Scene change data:
——————————

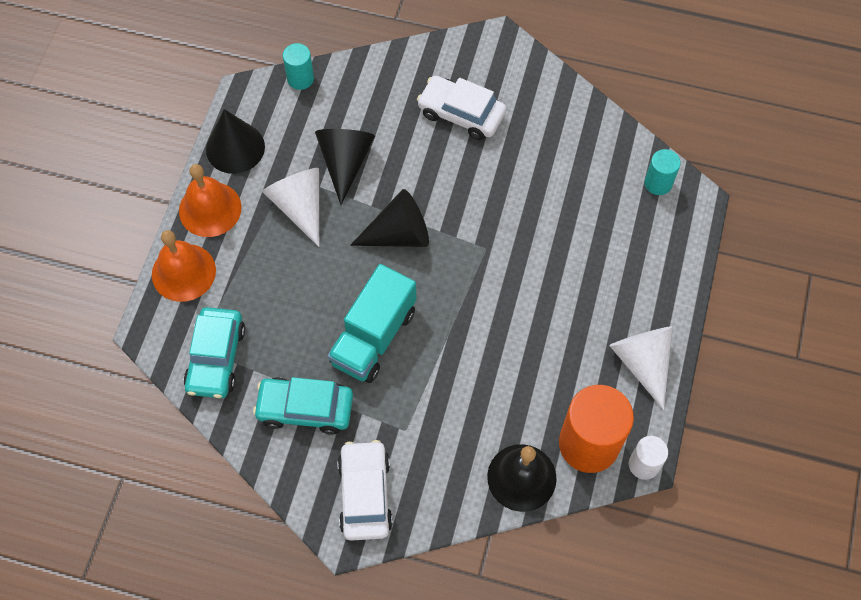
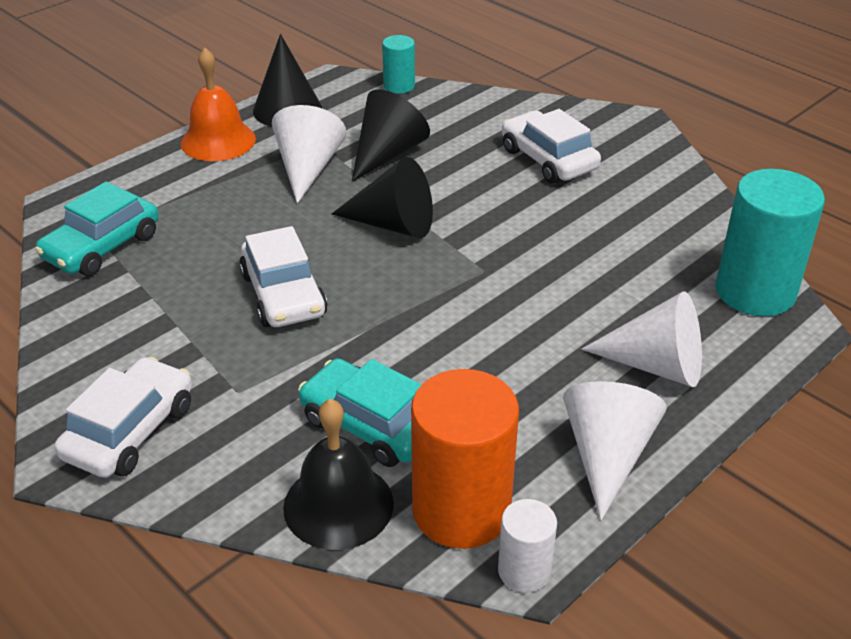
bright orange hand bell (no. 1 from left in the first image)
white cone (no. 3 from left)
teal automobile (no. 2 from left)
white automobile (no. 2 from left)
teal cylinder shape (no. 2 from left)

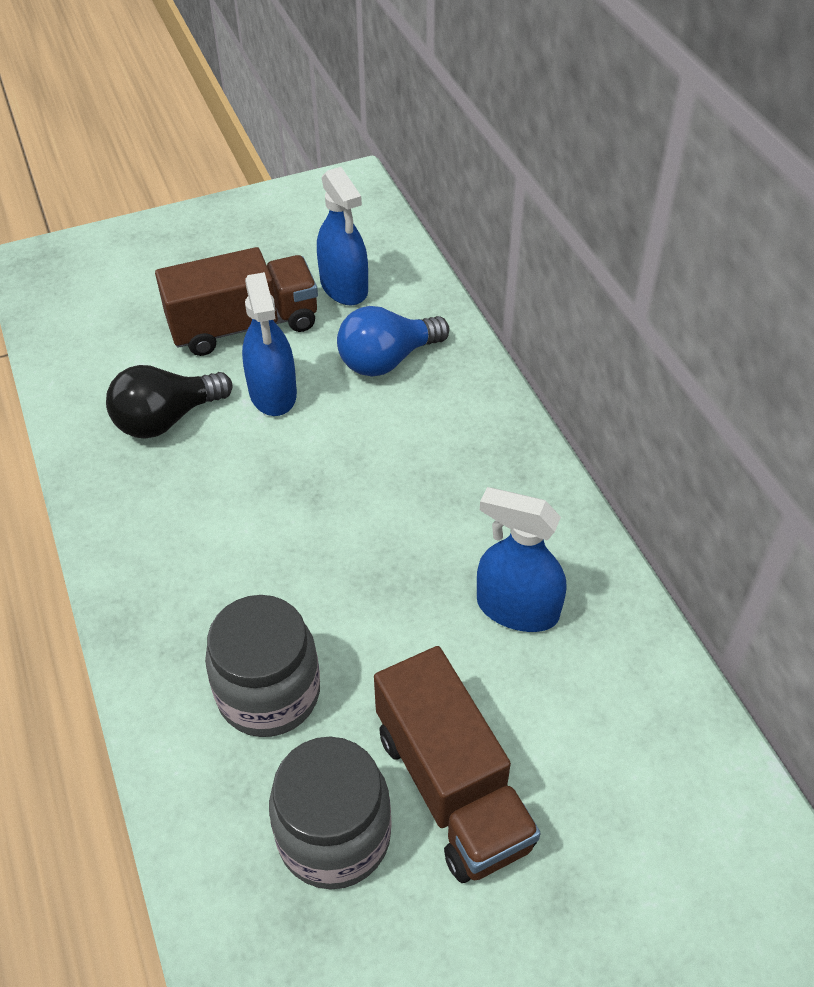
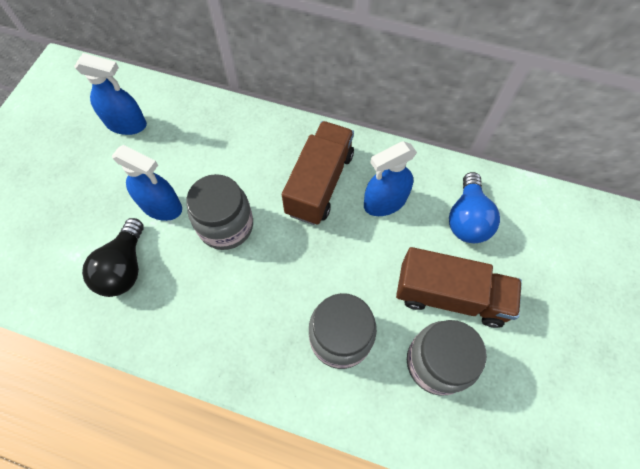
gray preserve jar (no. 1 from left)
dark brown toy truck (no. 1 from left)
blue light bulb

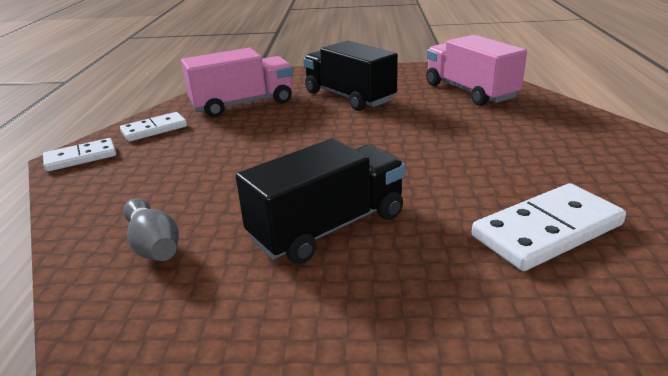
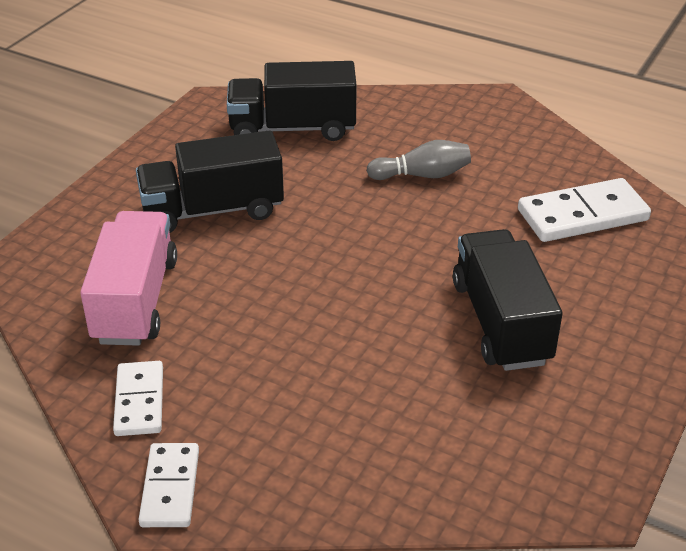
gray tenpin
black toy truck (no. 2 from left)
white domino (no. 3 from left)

——————————

TASK REQUIREMENTS: Set down every entry above without alteration, but print no images.

RESPONSE:
bright orange hand bell (no. 1 from left in the first image)
white cone (no. 3 from left)
teal automobile (no. 2 from left)
white automobile (no. 2 from left)
teal cylinder shape (no. 2 from left)

gray preserve jar (no. 1 from left)
dark brown toy truck (no. 1 from left)
blue light bulb

gray tenpin
black toy truck (no. 2 from left)
white domino (no. 3 from left)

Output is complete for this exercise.